### WORKING DATA

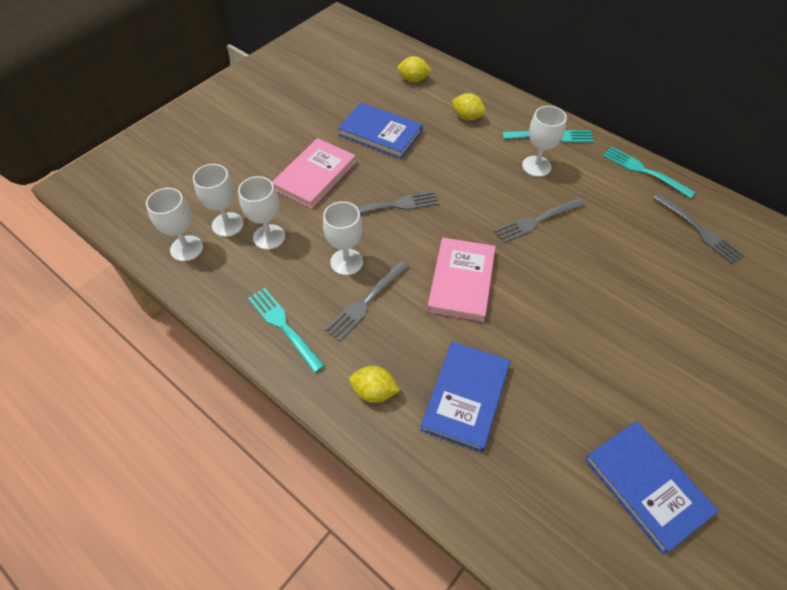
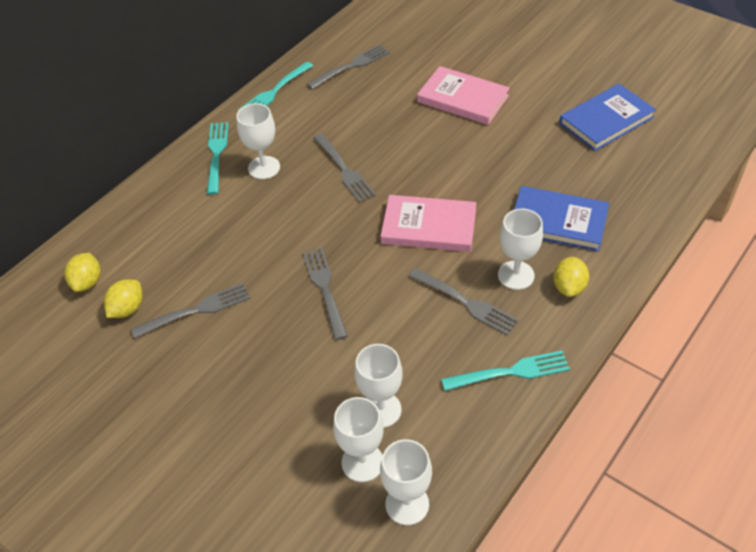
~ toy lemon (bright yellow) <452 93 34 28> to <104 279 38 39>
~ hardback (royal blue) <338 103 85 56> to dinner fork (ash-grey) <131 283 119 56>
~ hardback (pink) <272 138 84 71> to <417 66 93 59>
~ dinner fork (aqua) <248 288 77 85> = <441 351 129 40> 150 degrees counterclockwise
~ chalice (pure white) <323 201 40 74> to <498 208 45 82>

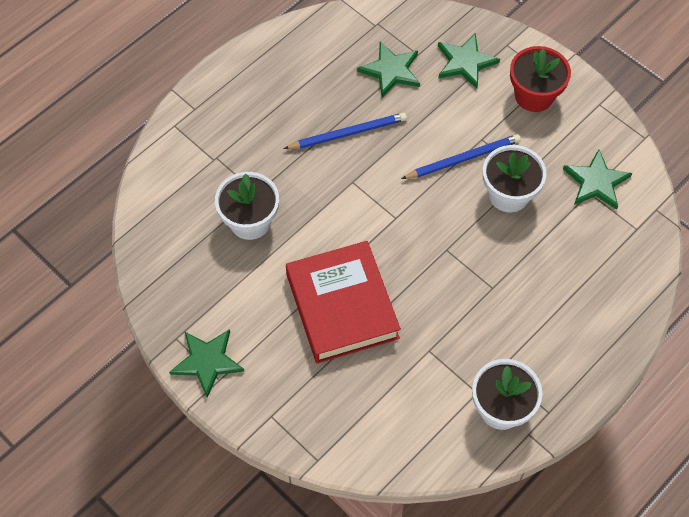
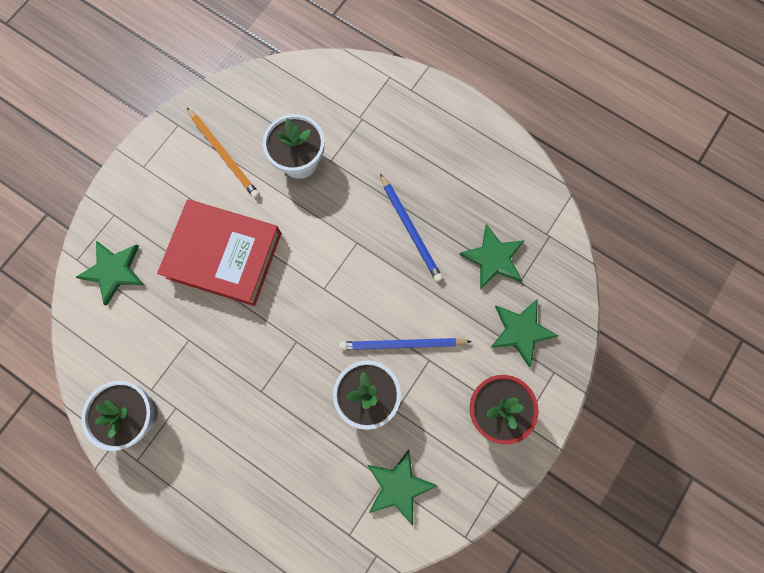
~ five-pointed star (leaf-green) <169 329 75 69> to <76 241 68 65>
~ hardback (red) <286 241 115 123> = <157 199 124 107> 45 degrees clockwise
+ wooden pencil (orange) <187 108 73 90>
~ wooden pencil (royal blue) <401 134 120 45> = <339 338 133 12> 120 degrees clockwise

######
### WORKING DATA

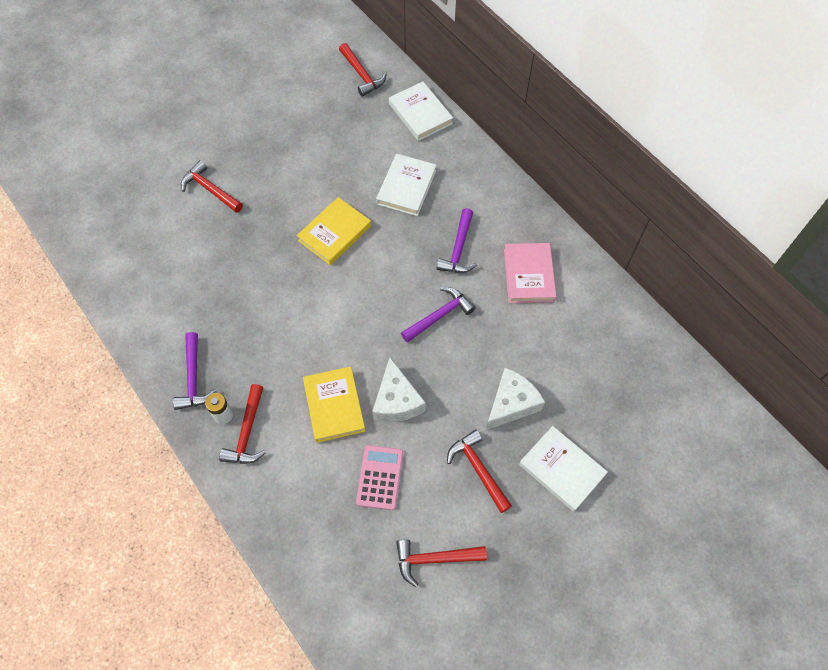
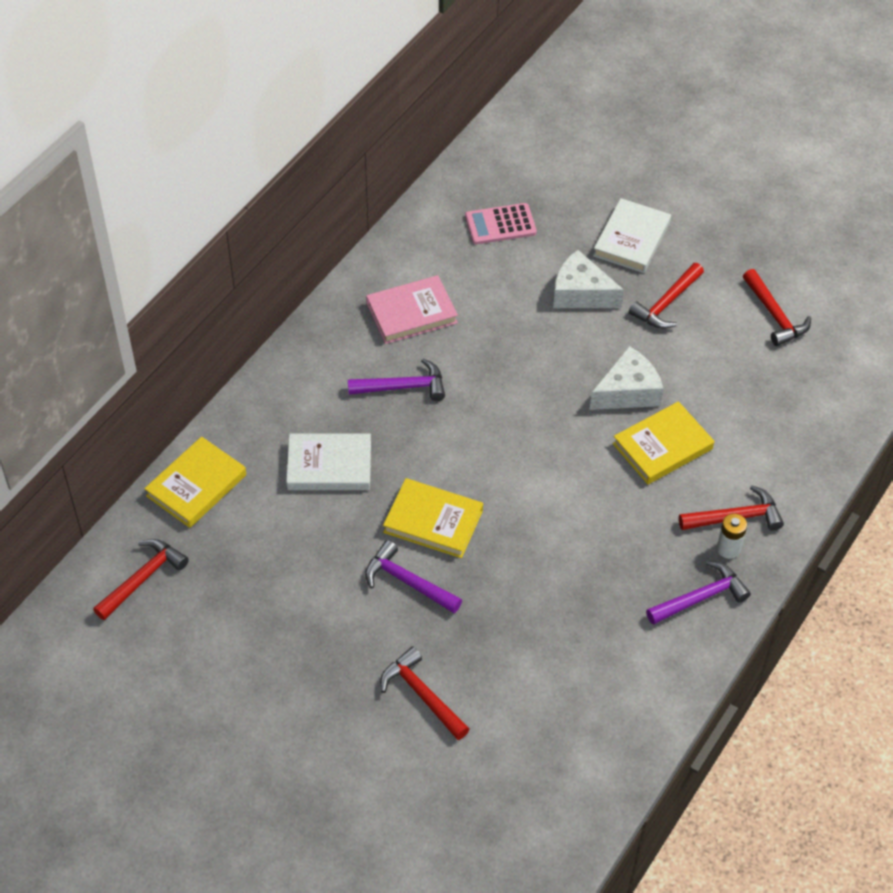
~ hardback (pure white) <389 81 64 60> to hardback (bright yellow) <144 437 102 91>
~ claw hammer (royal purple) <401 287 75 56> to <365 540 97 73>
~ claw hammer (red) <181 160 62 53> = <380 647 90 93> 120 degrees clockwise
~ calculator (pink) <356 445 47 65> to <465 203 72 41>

######

• **TASK REQUIREMENTS**:
Pictures excluded, transcribe the listing above exactly from the line with "<104 279 38 39>" through the line with "12> 120 degrees clockwise", and no further.

• **ANSWER BELOW**:
~ toy lemon (bright yellow) <452 93 34 28> to <104 279 38 39>
~ hardback (royal blue) <338 103 85 56> to dinner fork (ash-grey) <131 283 119 56>
~ hardback (pink) <272 138 84 71> to <417 66 93 59>
~ dinner fork (aqua) <248 288 77 85> = <441 351 129 40> 150 degrees counterclockwise
~ chalice (pure white) <323 201 40 74> to <498 208 45 82>

~ five-pointed star (leaf-green) <169 329 75 69> to <76 241 68 65>
~ hardback (red) <286 241 115 123> = <157 199 124 107> 45 degrees clockwise
+ wooden pencil (orange) <187 108 73 90>
~ wooden pencil (royal blue) <401 134 120 45> = <339 338 133 12> 120 degrees clockwise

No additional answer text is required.